======== Raw data ========
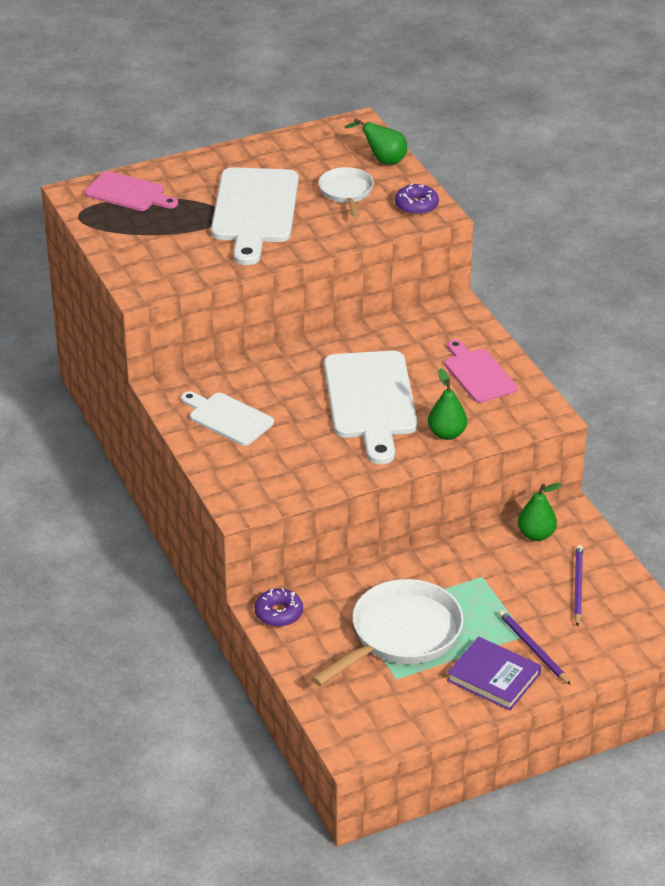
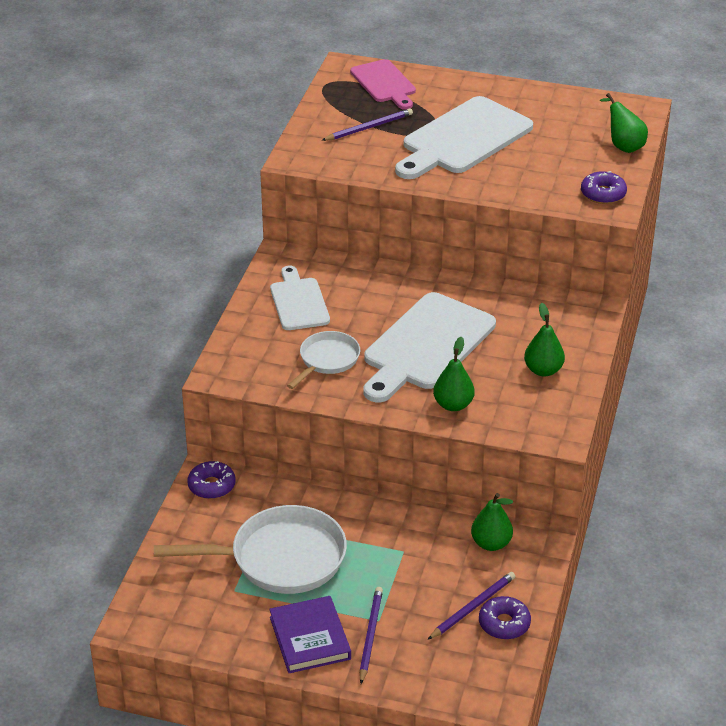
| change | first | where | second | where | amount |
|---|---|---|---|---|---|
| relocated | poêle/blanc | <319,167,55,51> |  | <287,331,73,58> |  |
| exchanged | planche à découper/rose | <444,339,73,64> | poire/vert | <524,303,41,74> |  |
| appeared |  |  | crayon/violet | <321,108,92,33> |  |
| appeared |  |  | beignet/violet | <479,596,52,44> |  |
========
● **What you should do**:
Write out exactly those lines of the records above that lie from the one with "relocated | poêle/blanc" through the last line, including both.

● **Task result**:
| relocated | poêle/blanc | <319,167,55,51> |  | <287,331,73,58> |  |
| exchanged | planche à découper/rose | <444,339,73,64> | poire/vert | <524,303,41,74> |  |
| appeared |  |  | crayon/violet | <321,108,92,33> |  |
| appeared |  |  | beignet/violet | <479,596,52,44> |  |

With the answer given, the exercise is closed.